◆ **Supplied records**:
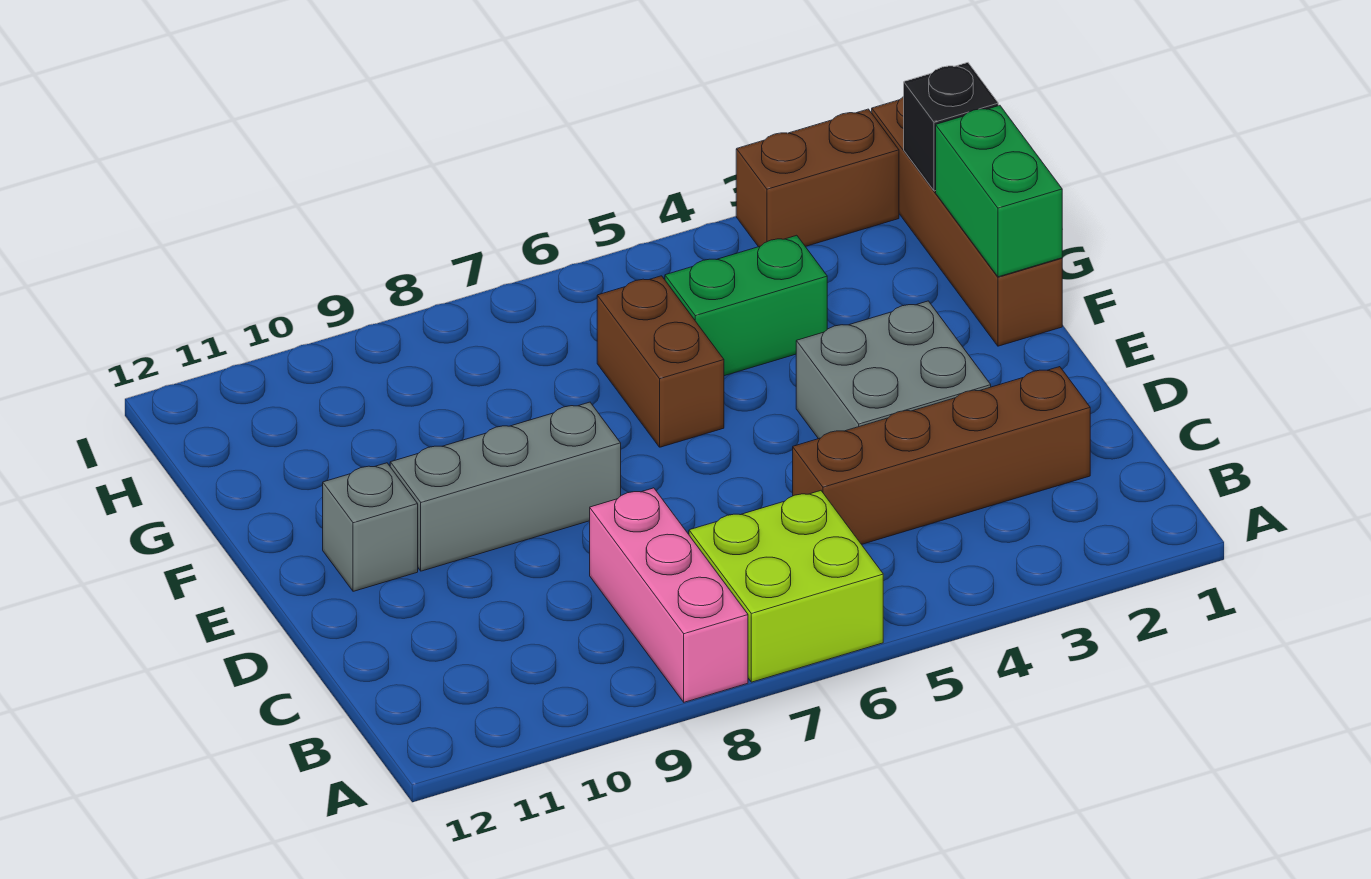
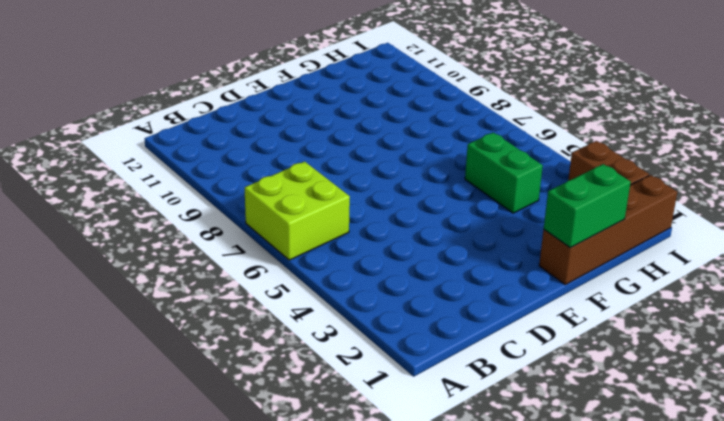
none -> pink brick A8:C8 level 1
none -> brown brick C2:C5 level 1
none -> grey brick D3:E4 level 1

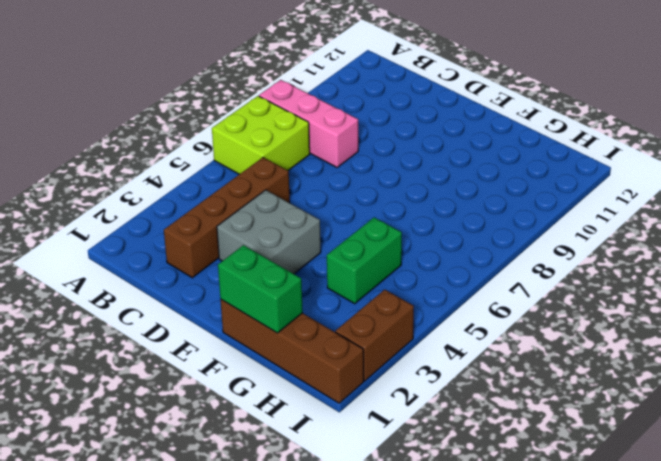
none -> grey brick E8:E10 level 1
none -> grey brick E11 level 1
none -> brown brick F6:G6 level 1

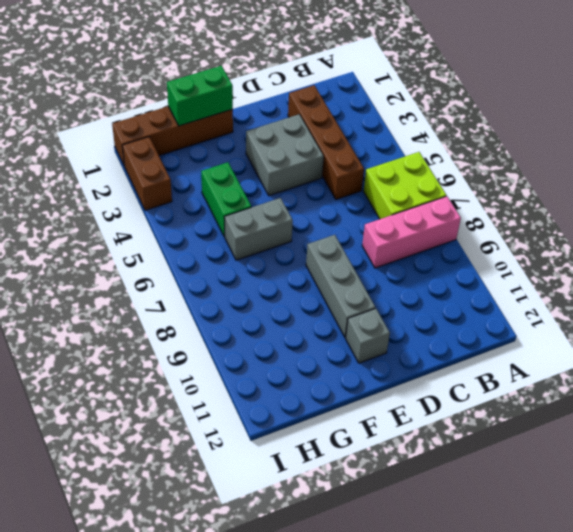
grey brick F6:G6 level 1 -> brown brick F6:G6 level 1
none -> black brick H1 level 2

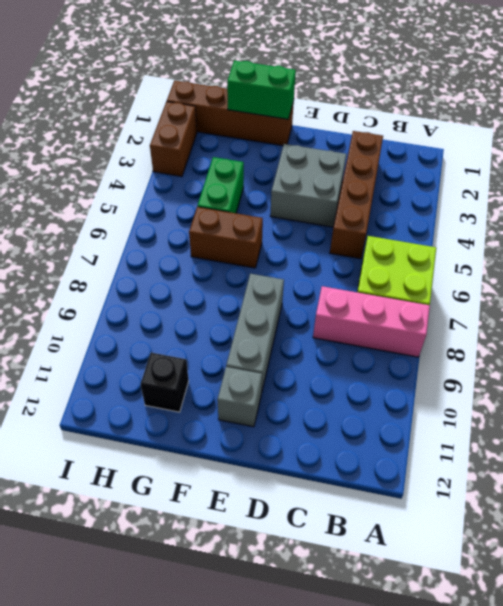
black brick G11 level 1 -> black brick H1 level 2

◆ **Task goal**: Every line that contains "black" should be copied out of the data.

◆ **Solution for this task**:
none -> black brick H1 level 2
black brick G11 level 1 -> black brick H1 level 2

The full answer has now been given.